Material provided ▸
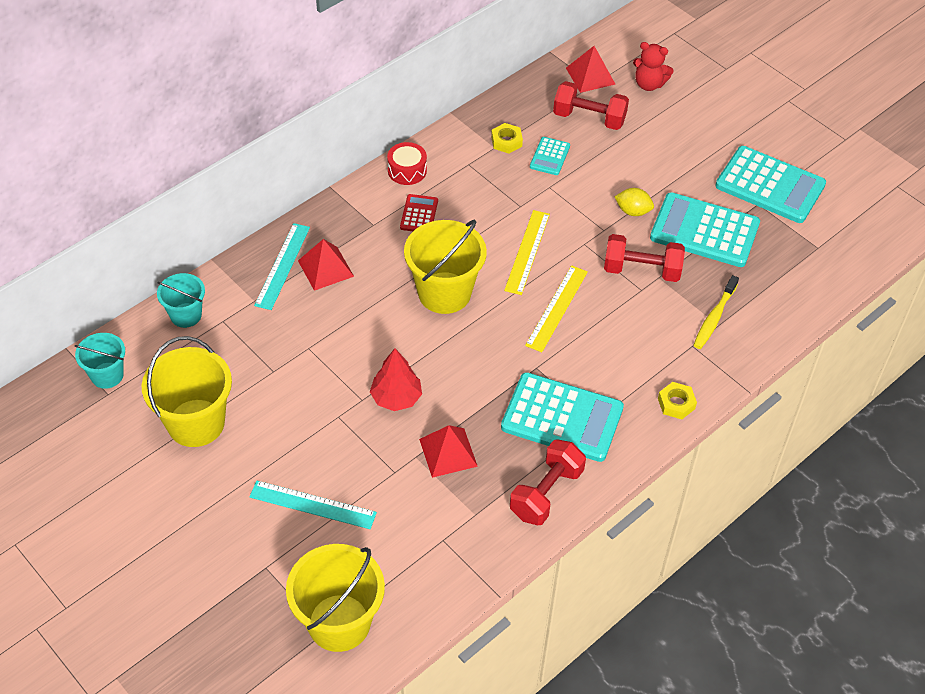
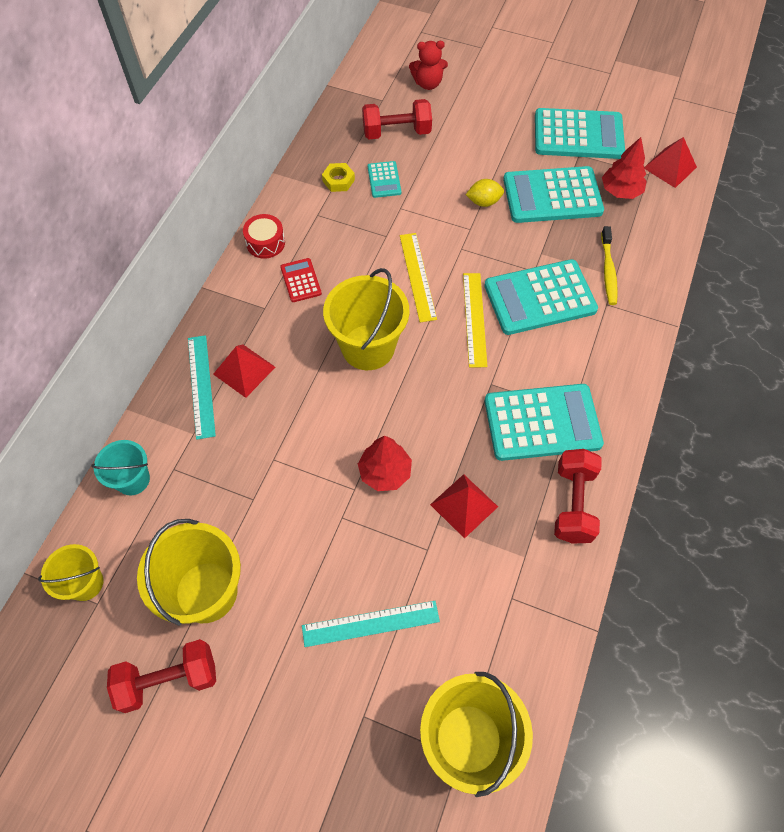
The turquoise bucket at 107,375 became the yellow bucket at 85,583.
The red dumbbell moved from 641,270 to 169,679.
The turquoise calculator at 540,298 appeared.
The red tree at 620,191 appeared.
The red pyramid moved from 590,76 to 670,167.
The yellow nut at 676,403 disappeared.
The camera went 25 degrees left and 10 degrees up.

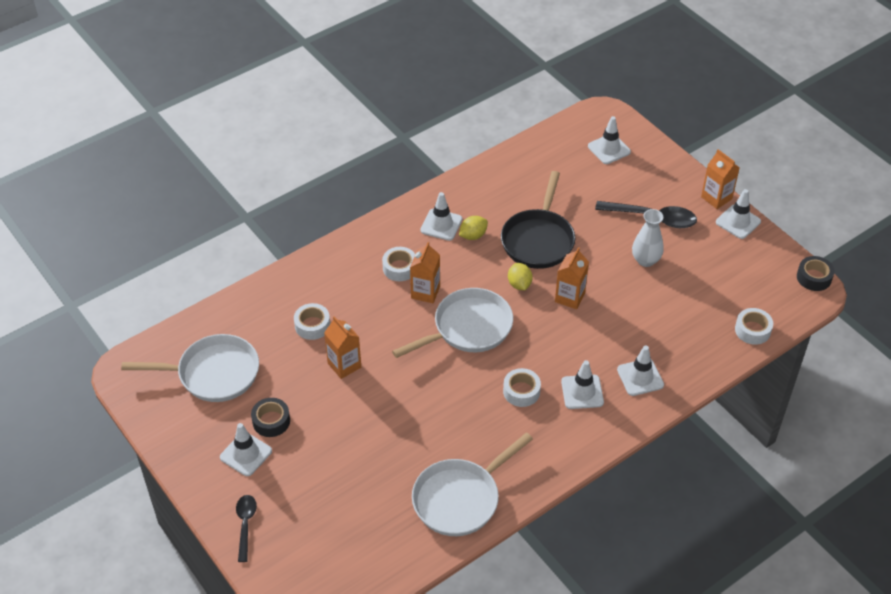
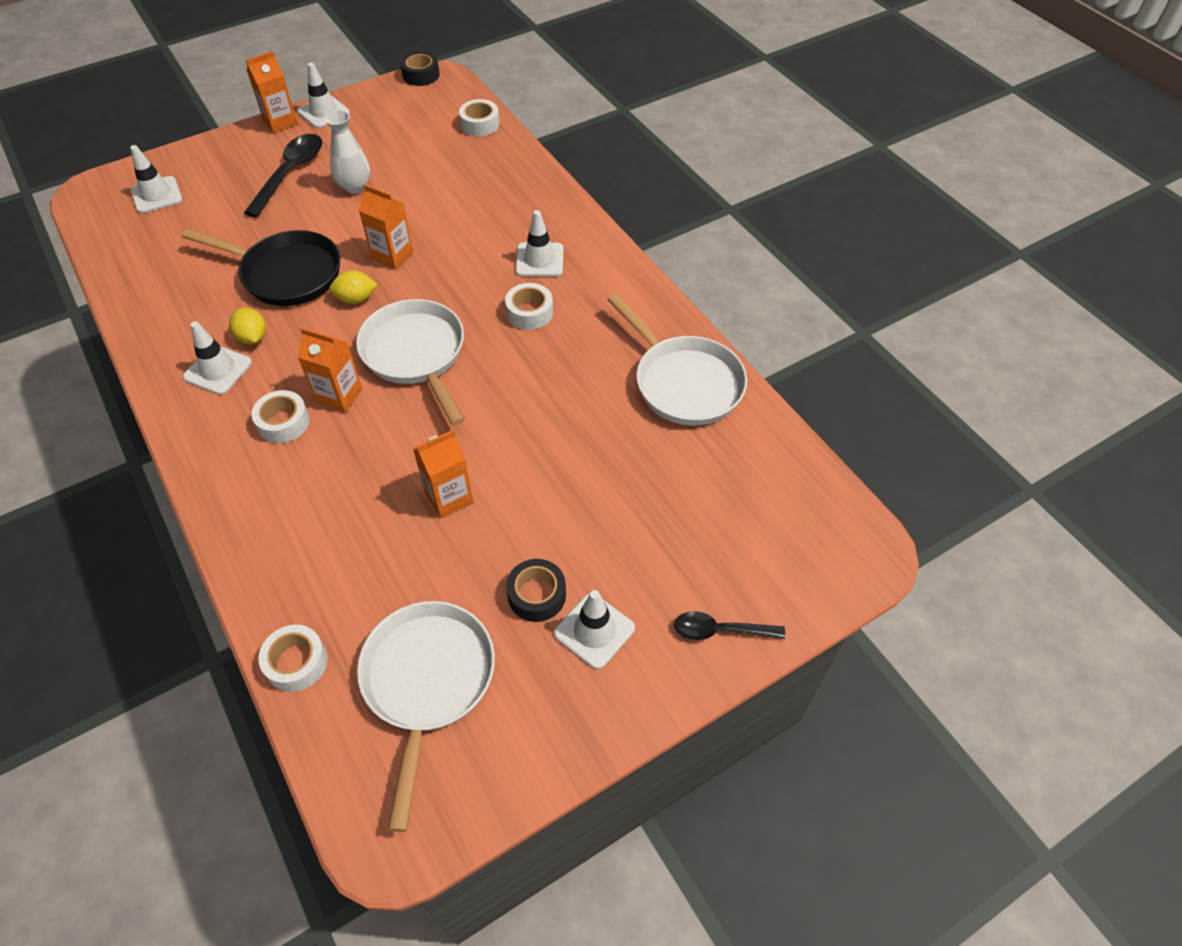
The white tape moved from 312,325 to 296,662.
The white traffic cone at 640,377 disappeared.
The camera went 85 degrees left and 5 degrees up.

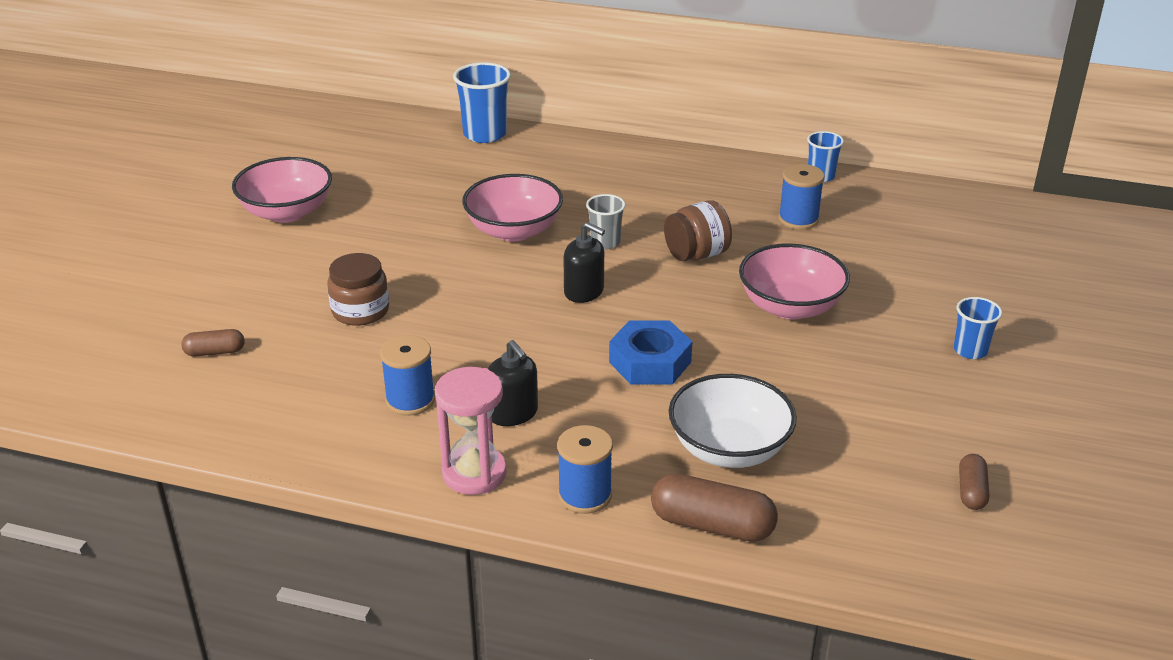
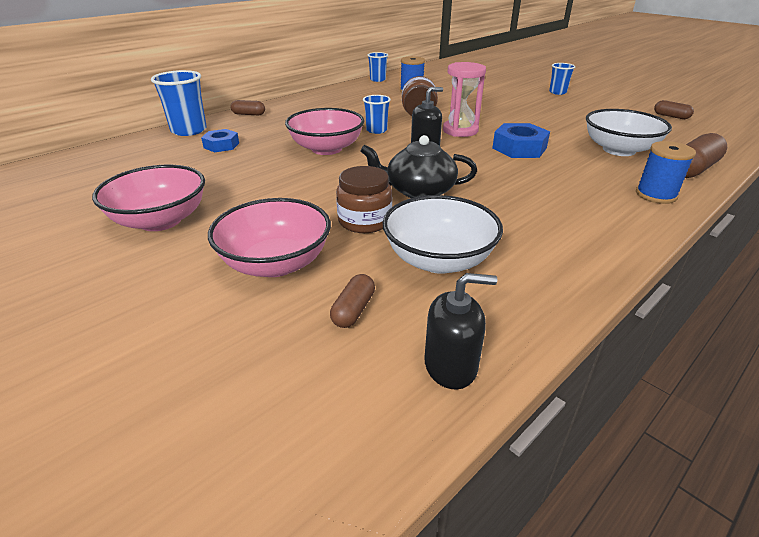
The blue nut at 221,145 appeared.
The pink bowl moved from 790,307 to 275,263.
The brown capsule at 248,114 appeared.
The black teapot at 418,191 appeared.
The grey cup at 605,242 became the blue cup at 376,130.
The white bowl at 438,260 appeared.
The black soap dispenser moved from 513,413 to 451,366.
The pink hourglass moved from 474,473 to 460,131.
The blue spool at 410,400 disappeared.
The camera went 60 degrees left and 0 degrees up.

What the task asks ▸ The records above must be retyped exactly. Please omit the pictures.

Result of this exercise ▸
The turquoise bucket at 107,375 became the yellow bucket at 85,583.
The red dumbbell moved from 641,270 to 169,679.
The turquoise calculator at 540,298 appeared.
The red tree at 620,191 appeared.
The red pyramid moved from 590,76 to 670,167.
The yellow nut at 676,403 disappeared.
The camera went 25 degrees left and 10 degrees up.

The white tape moved from 312,325 to 296,662.
The white traffic cone at 640,377 disappeared.
The camera went 85 degrees left and 5 degrees up.

The blue nut at 221,145 appeared.
The pink bowl moved from 790,307 to 275,263.
The brown capsule at 248,114 appeared.
The black teapot at 418,191 appeared.
The grey cup at 605,242 became the blue cup at 376,130.
The white bowl at 438,260 appeared.
The black soap dispenser moved from 513,413 to 451,366.
The pink hourglass moved from 474,473 to 460,131.
The blue spool at 410,400 disappeared.
The camera went 60 degrees left and 0 degrees up.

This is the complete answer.